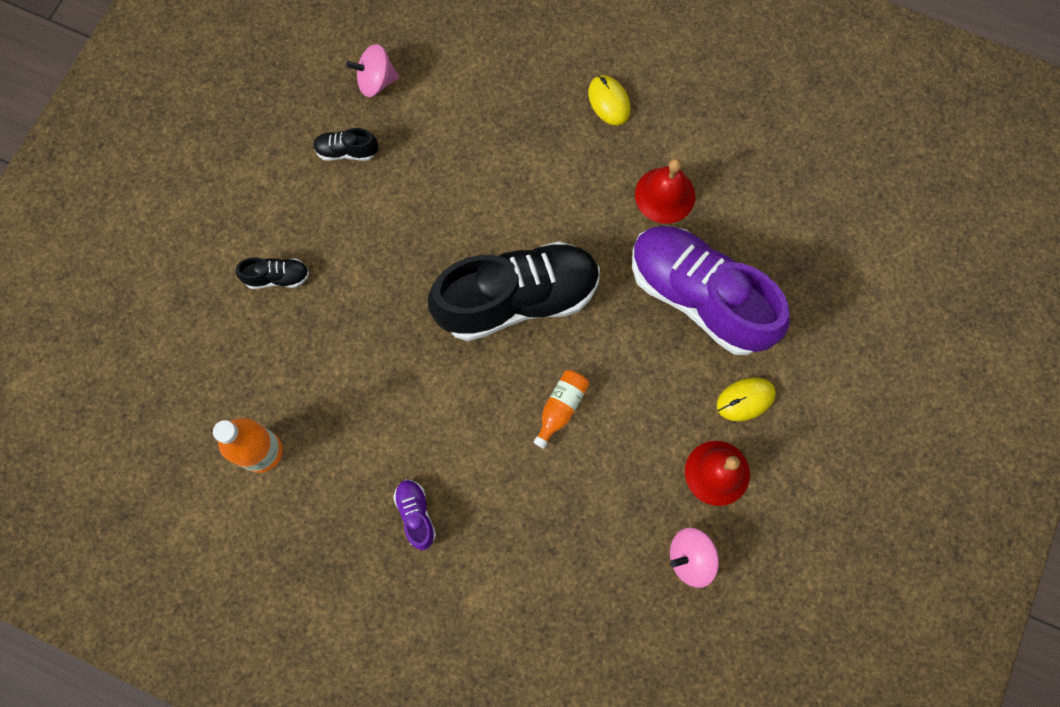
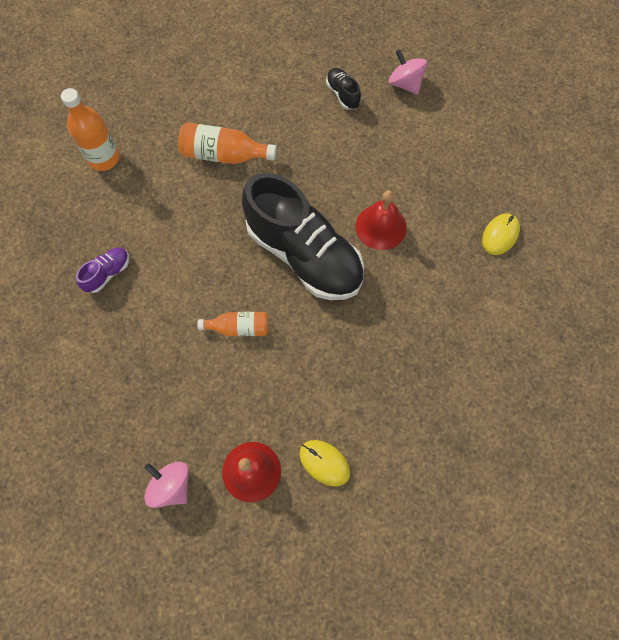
camera: 60 degrees right, 5 degrees down
(277, 277) = (228, 103): black shoe -> none
(343, 317) = (224, 155): none -> orange bottle
(665, 195) = (453, 314): red bell -> red bell (381, 227)
(699, 297) = (387, 382): purple shoe -> none

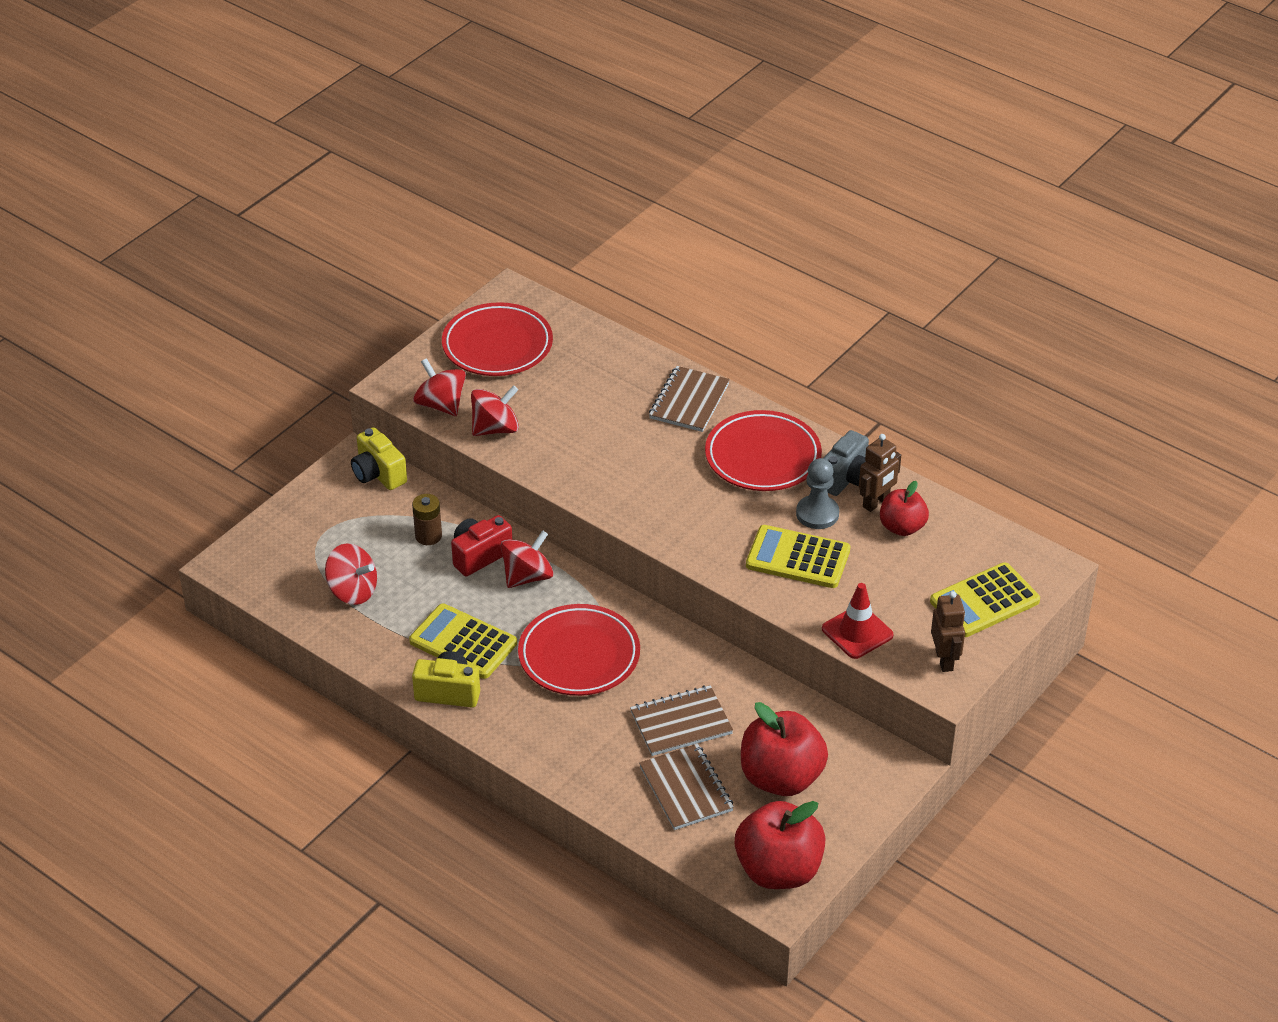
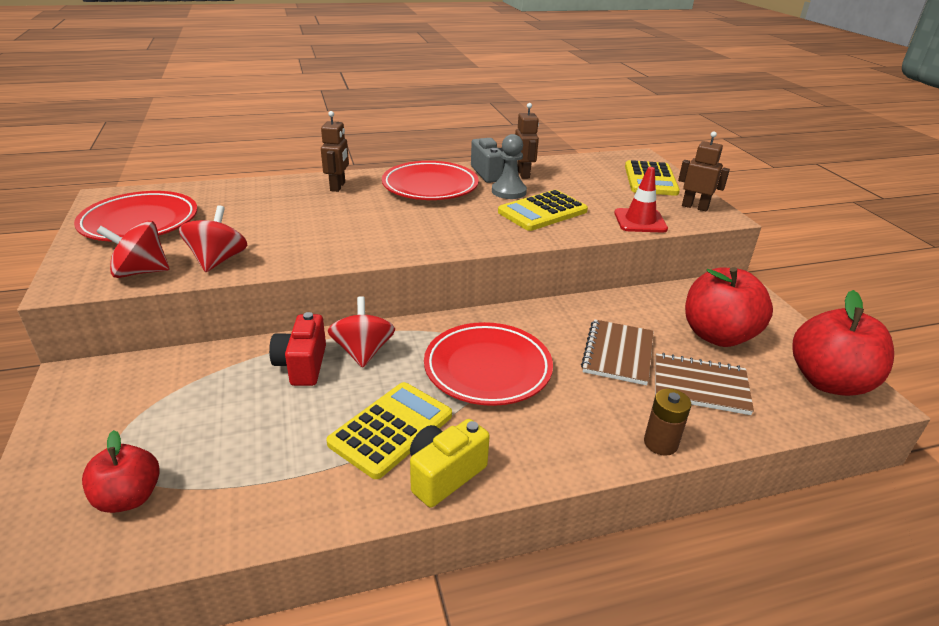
camera: 55 degrees left, 10 degrees down
(353, 591) = (220, 473): red spinning top -> none
(378, 474) = (114, 374): yellow camera -> none
(428, 536) = (234, 382): brown battery -> brown battery (660, 443)
(463, 642) = (391, 429): yellow calculator -> yellow calculator turned 150 degrees clockwise
(689, 401) = (338, 186): brown notebook -> brown robot
(902, 527) = (556, 176): red apple -> red apple (129, 497)

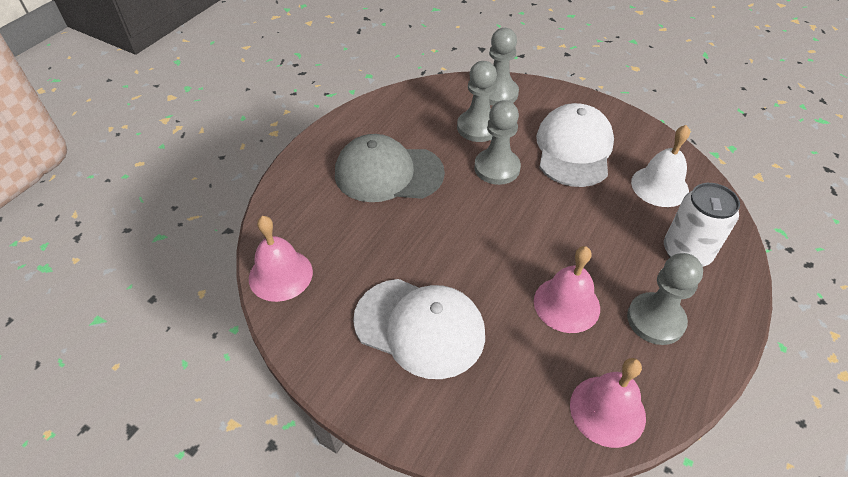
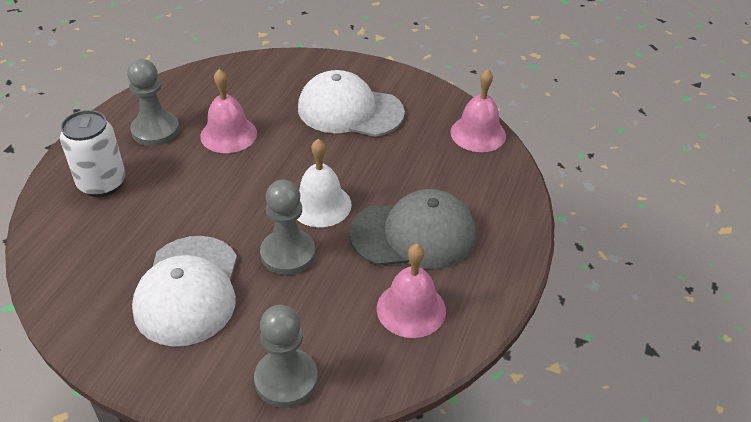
camera: 170 degrees right, 5 degrees down
(478, 127) = (313, 311): grey pawn -> none
(607, 410) = (211, 79): pink bell -> pink bell (411, 309)
(659, 186) = (97, 250): white bell -> white bell (320, 205)

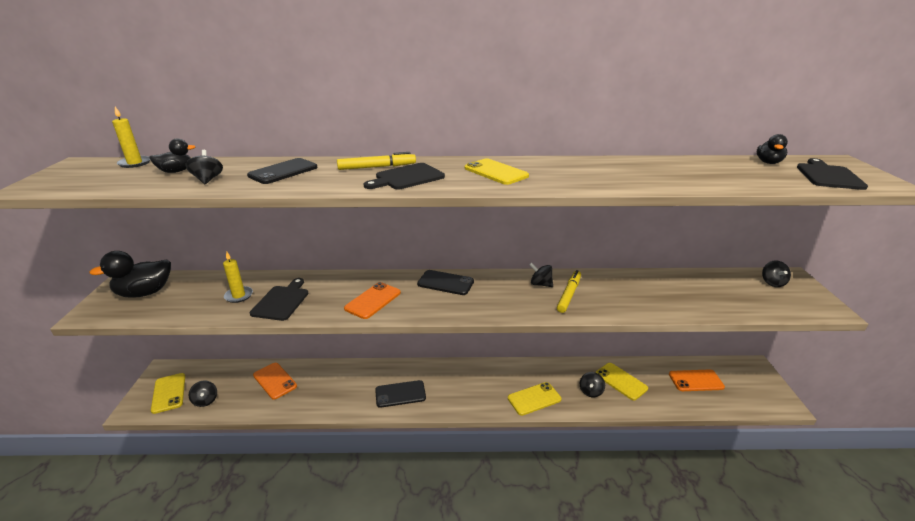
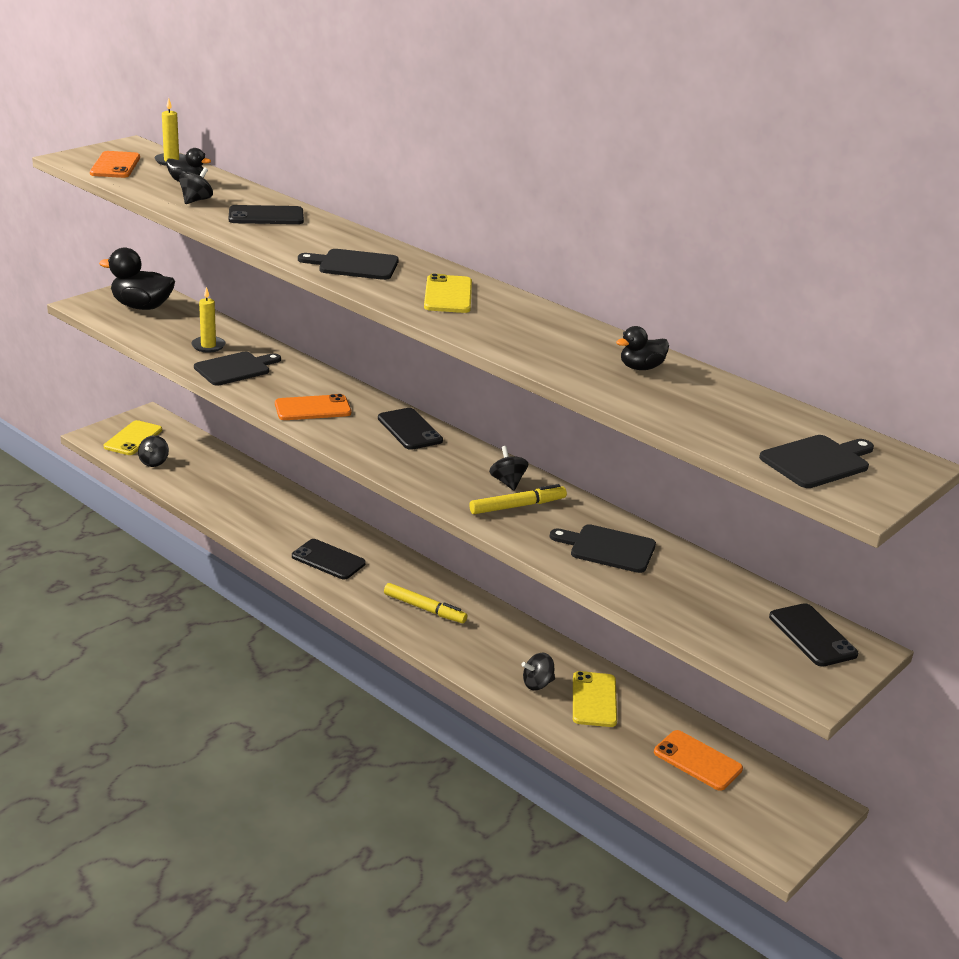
camera: 40 degrees right, 0 degrees up
(275, 381) = (230, 480): orange phone -> orange phone (115, 165)
(377, 167) = (352, 244): yellow marker -> yellow marker (424, 608)
(534, 399) = (459, 648): yellow phone -> none
(641, 292) = (608, 548): none -> black cutting board
(768, 162) = (798, 420): black duck -> black duck (641, 368)
(772, 283) = (812, 635): black spinning top -> black phone

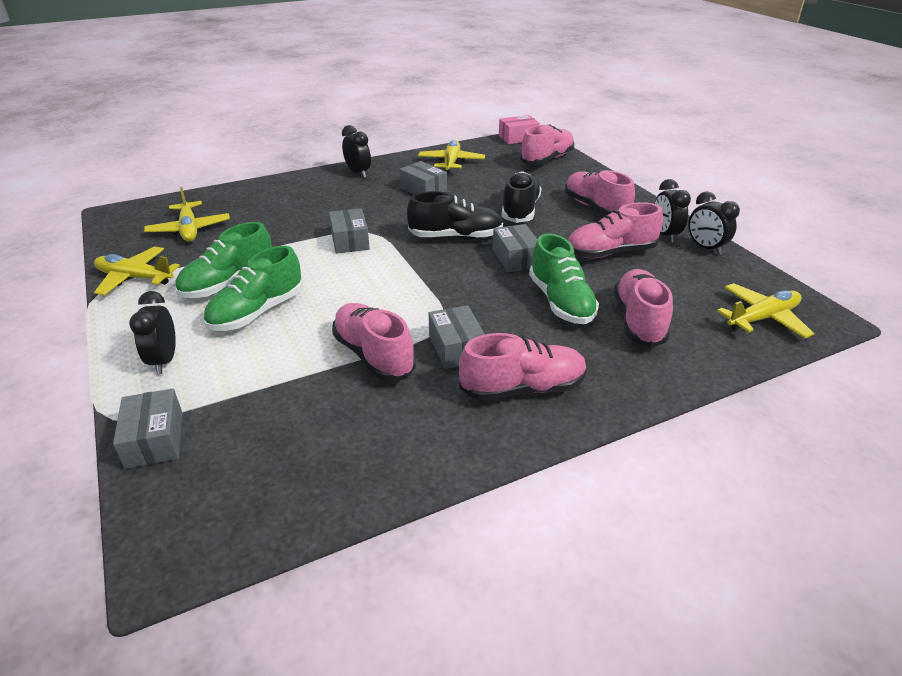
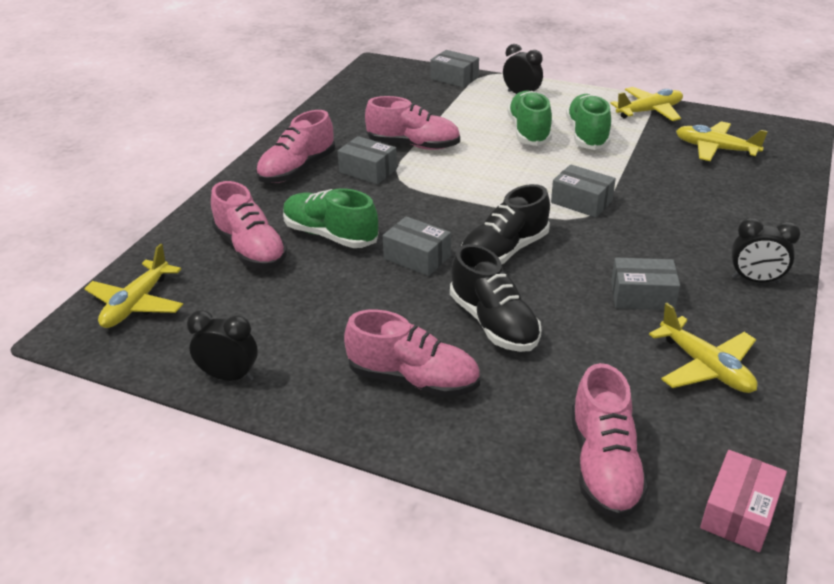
camera: 140 degrees right, 0 degrees up
(610, 253) = (332, 311): pink shoe -> none
(665, 235) = (290, 374): black clock -> none

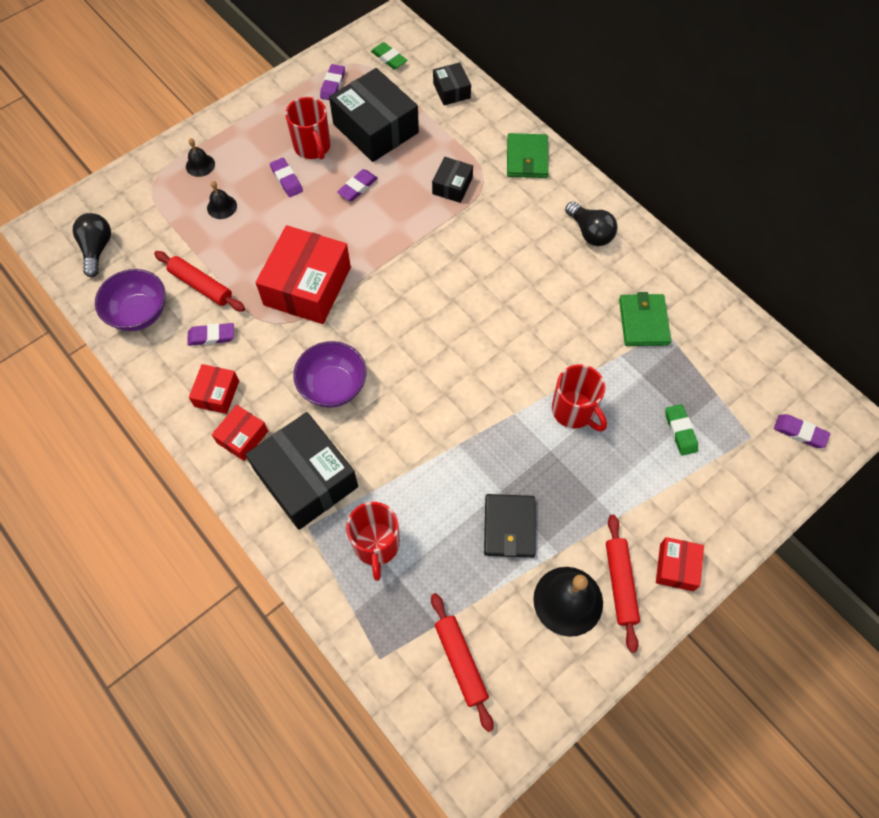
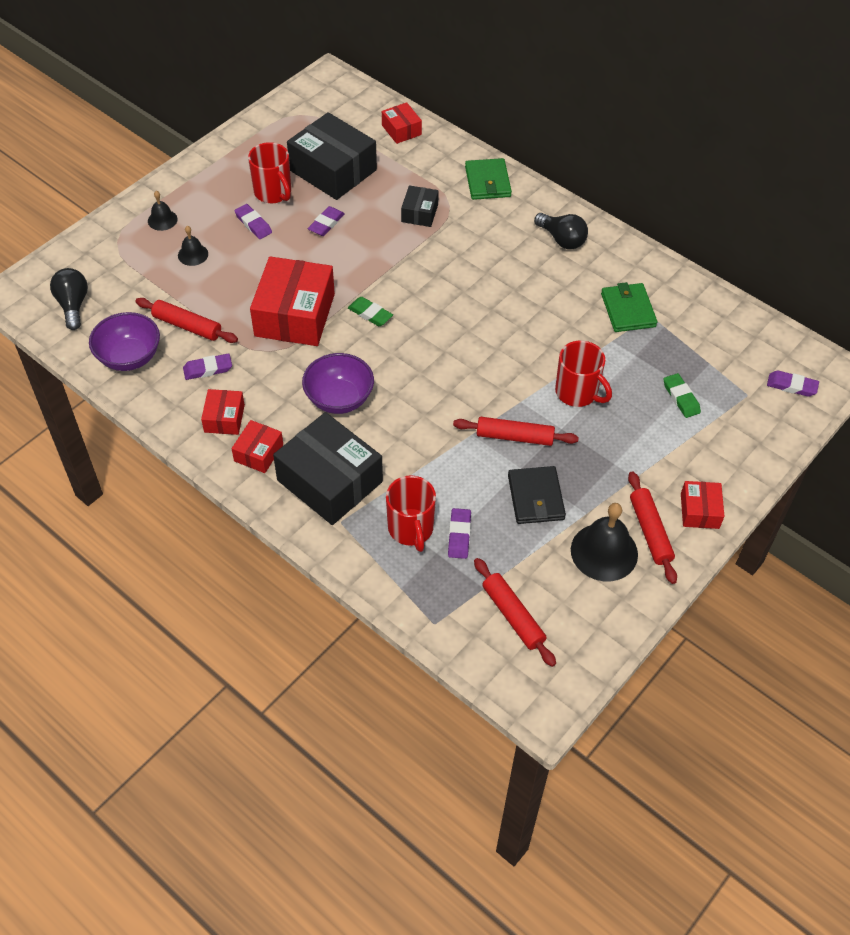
camera: 10 degrees left, 10 degrees down
(332, 85) = (281, 136): purple eraser -> purple eraser (459, 535)
(389, 58) = (333, 107): green eraser -> green eraser (370, 314)
(451, 90) = (401, 130): black box -> red box
(500, 453) = (514, 437): none -> red rolling pin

____

When you restate the listing, keep every word as it is and drop the pictures.

camera: 60 degrees right, 5 degrees down
(277, 277) = (228, 103): black shoe -> none
(343, 317) = (224, 155): none -> orange bottle
(665, 195) = (453, 314): red bell -> red bell (381, 227)
(699, 297) = (387, 382): purple shoe -> none

camera: 55 degrees left, 10 degrees down
(353, 591) = (220, 473): red spinning top -> none
(378, 474) = (114, 374): yellow camera -> none
(428, 536) = (234, 382): brown battery -> brown battery (660, 443)
(463, 642) = (391, 429): yellow calculator -> yellow calculator turned 150 degrees clockwise
(689, 401) = (338, 186): brown notebook -> brown robot
(902, 527) = (556, 176): red apple -> red apple (129, 497)

camera: 170 degrees right, 5 degrees down
(478, 127) = (313, 311): grey pawn -> none
(607, 410) = (211, 79): pink bell -> pink bell (411, 309)
(659, 186) = (97, 250): white bell -> white bell (320, 205)

camera: 40 degrees right, 0 degrees up
(275, 381) = (230, 480): orange phone -> orange phone (115, 165)
(377, 167) = (352, 244): yellow marker -> yellow marker (424, 608)
(534, 399) = (459, 648): yellow phone -> none
(641, 292) = (608, 548): none -> black cutting board
(768, 162) = (798, 420): black duck -> black duck (641, 368)
(772, 283) = (812, 635): black spinning top -> black phone

camera: 140 degrees right, 0 degrees up
(610, 253) = (332, 311): pink shoe -> none
(665, 235) = (290, 374): black clock -> none

camera: 10 degrees left, 10 degrees down
(332, 85) = (281, 136): purple eraser -> purple eraser (459, 535)
(389, 58) = (333, 107): green eraser -> green eraser (370, 314)
(451, 90) = (401, 130): black box -> red box
(500, 453) = (514, 437): none -> red rolling pin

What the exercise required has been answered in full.